# [Input records]
--
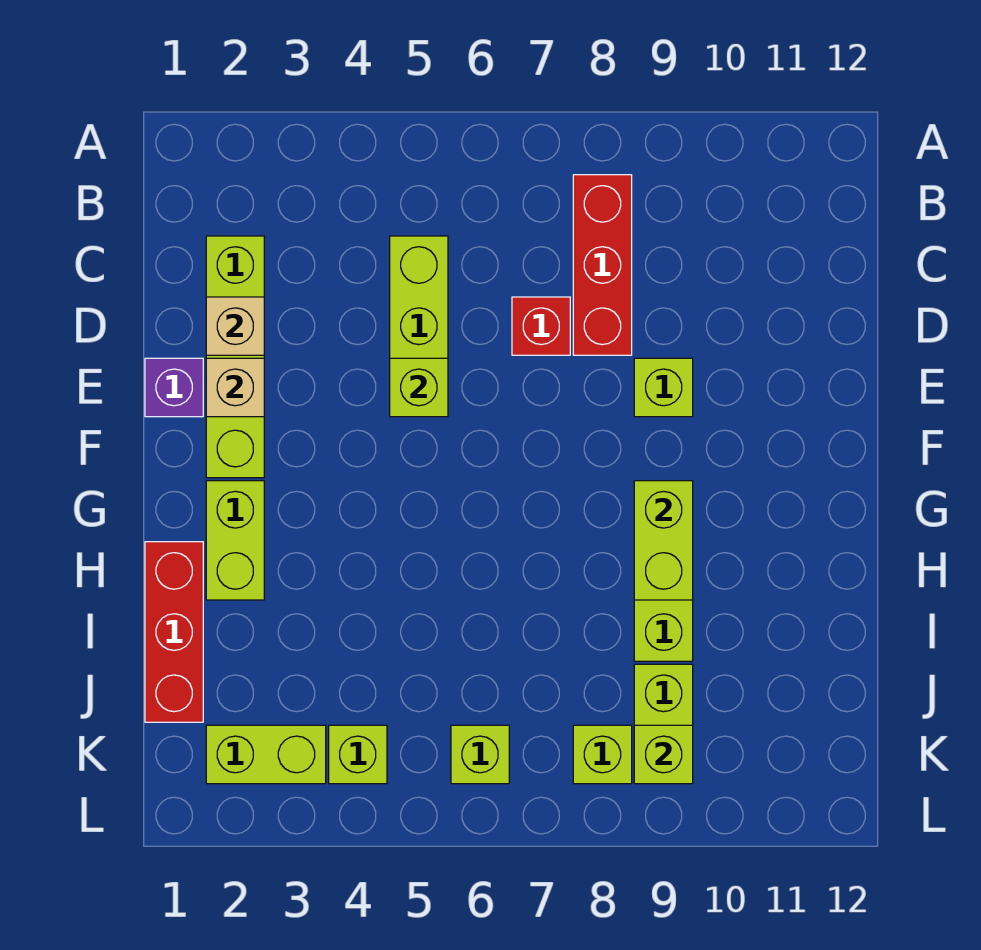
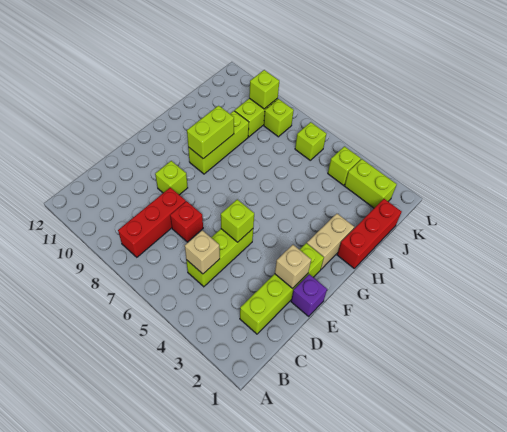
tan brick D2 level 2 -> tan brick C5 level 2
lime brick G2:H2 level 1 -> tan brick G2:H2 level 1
--
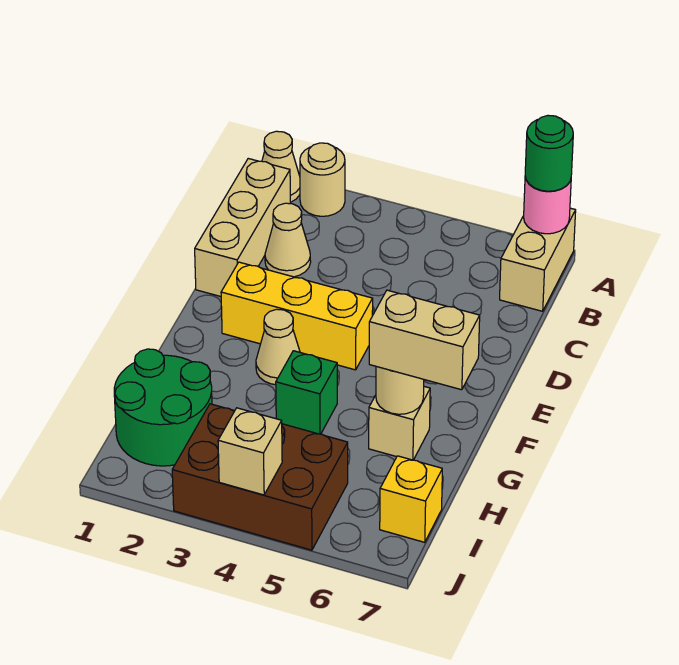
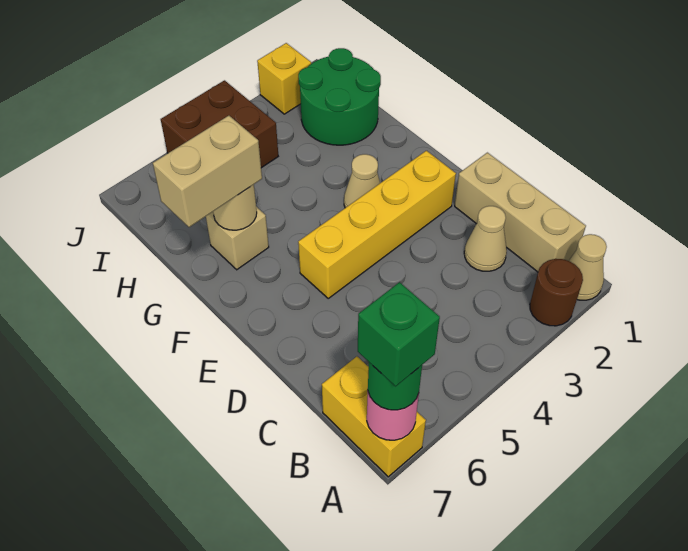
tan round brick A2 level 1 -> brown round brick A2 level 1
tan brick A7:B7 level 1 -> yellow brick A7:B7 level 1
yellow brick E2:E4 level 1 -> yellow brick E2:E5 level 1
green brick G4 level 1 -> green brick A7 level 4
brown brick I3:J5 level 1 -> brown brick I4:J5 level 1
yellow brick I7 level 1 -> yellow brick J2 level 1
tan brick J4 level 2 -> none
--
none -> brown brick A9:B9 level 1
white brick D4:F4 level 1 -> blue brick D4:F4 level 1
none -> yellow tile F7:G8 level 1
--
Scan the data above and copy each line containing the word "brown".

# [Written solution]
tan round brick A2 level 1 -> brown round brick A2 level 1
brown brick I3:J5 level 1 -> brown brick I4:J5 level 1
none -> brown brick A9:B9 level 1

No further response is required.